INFORMATION GIVEN:

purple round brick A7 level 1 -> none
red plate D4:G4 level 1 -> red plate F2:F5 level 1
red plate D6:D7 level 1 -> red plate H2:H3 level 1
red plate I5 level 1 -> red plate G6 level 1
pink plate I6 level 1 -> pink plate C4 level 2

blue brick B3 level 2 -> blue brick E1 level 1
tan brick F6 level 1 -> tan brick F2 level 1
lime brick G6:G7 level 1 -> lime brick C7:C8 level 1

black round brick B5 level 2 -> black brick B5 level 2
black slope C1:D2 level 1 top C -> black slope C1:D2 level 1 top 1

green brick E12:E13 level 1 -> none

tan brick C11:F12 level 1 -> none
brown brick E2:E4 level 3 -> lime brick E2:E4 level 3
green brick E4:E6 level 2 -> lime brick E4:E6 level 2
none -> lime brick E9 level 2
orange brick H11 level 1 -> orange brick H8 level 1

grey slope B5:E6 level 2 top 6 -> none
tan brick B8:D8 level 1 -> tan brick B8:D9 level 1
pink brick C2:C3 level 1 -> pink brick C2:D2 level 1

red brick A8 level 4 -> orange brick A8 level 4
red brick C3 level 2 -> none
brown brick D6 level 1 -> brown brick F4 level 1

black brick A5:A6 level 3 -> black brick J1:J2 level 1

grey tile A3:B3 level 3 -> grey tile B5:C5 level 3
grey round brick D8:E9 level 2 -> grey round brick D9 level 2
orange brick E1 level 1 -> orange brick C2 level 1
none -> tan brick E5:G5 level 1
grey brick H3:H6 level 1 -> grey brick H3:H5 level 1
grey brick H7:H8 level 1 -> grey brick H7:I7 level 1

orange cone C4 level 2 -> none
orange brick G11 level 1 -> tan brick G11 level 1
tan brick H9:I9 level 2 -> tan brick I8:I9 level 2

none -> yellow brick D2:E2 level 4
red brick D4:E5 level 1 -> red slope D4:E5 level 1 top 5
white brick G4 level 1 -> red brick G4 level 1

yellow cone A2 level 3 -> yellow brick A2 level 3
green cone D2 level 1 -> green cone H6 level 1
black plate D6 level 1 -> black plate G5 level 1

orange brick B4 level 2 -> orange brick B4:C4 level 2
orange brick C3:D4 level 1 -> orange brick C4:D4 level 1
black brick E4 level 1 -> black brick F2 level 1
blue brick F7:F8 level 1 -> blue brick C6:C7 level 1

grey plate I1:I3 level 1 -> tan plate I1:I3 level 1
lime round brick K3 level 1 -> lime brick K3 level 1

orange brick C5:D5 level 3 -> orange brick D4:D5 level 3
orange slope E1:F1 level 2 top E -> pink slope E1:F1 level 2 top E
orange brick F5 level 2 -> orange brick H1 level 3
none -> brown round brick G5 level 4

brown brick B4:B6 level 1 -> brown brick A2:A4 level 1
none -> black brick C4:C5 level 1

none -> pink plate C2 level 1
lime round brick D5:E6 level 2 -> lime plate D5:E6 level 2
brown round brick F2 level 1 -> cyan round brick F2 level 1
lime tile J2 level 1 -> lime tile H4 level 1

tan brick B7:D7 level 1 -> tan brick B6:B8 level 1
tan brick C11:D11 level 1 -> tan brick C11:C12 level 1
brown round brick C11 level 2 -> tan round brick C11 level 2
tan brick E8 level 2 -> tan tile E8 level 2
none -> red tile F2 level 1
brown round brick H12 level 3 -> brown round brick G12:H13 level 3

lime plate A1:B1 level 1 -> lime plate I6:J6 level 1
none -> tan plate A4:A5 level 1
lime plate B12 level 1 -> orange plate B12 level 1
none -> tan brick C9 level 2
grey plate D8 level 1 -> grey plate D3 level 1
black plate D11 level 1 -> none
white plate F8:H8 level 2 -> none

PROMPT:
Pull every line containing the word "brown" out of the material and copy it.

ANSWER FOR THIS EXERCISE:
brown brick E2:E4 level 3 -> lime brick E2:E4 level 3
brown brick D6 level 1 -> brown brick F4 level 1
none -> brown round brick G5 level 4
brown brick B4:B6 level 1 -> brown brick A2:A4 level 1
brown round brick F2 level 1 -> cyan round brick F2 level 1
brown round brick C11 level 2 -> tan round brick C11 level 2
brown round brick H12 level 3 -> brown round brick G12:H13 level 3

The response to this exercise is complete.